MATERIAL PROVIDED: Begin

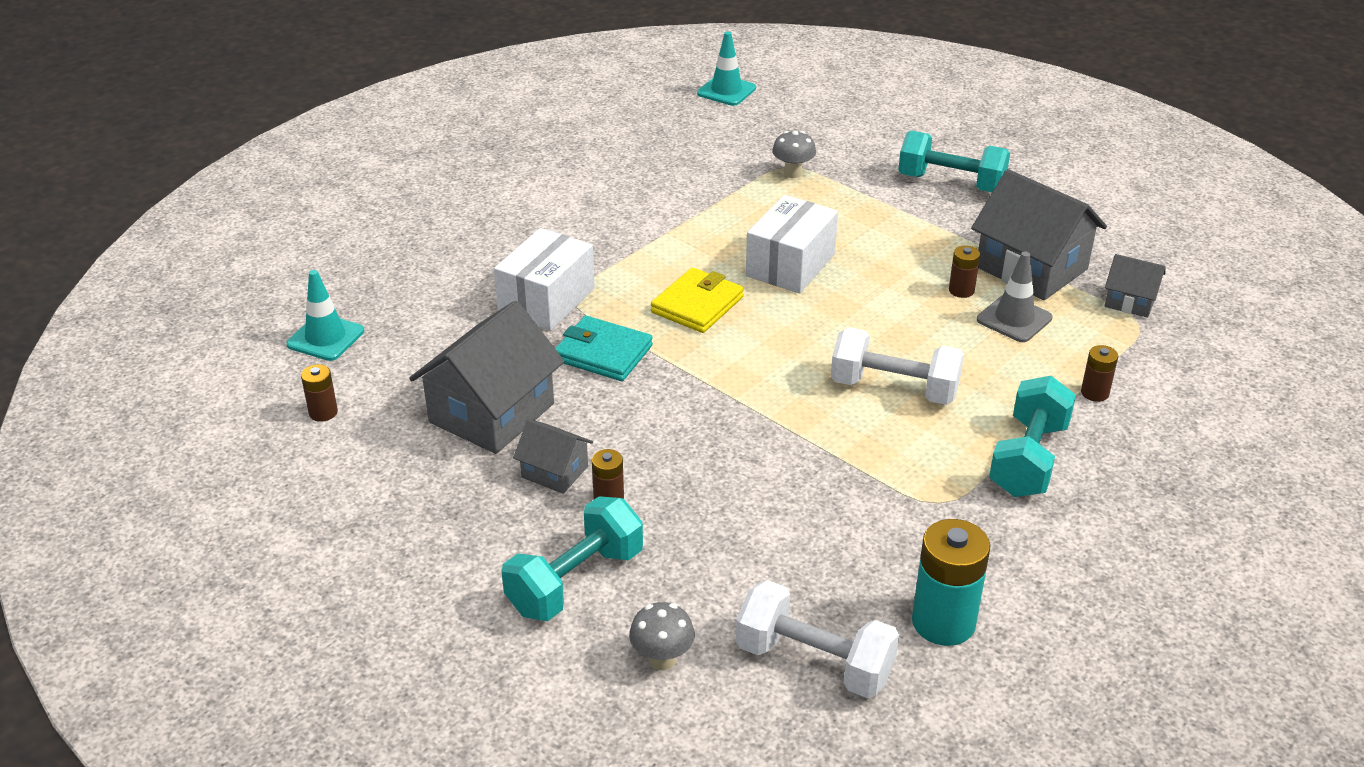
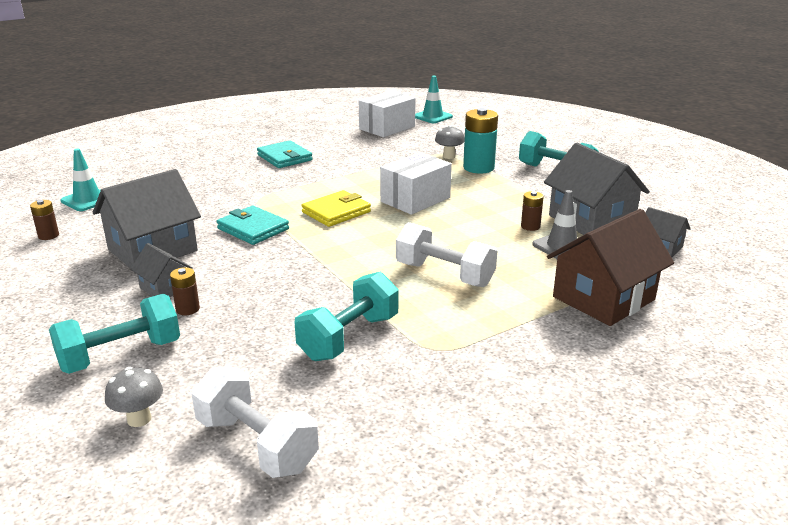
camera: 15 degrees right, 10 degrees down
white box [494,228,595,331] -> white box moved to [359,91,416,137]
turquoise battery [912,519,990,646] -> turquoise battery moved to [463,108,498,173]
turquoise dumbbell [989,376,1076,497] -> turquoise dumbbell moved to [295,272,398,361]
brown battery [1081,345,1118,402] -> brown house [547,209,674,326]
none -> turquoise wallet [257,140,313,168]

MATERIAL PROVIDED: End

— WHAT THE TASK REQUIRES —
Output the line that contains "white box [494,228,595,331]", followed by every later line in the listing, with no line omitted and none added.

— TASK ANSWER —
white box [494,228,595,331] -> white box moved to [359,91,416,137]
turquoise battery [912,519,990,646] -> turquoise battery moved to [463,108,498,173]
turquoise dumbbell [989,376,1076,497] -> turquoise dumbbell moved to [295,272,398,361]
brown battery [1081,345,1118,402] -> brown house [547,209,674,326]
none -> turquoise wallet [257,140,313,168]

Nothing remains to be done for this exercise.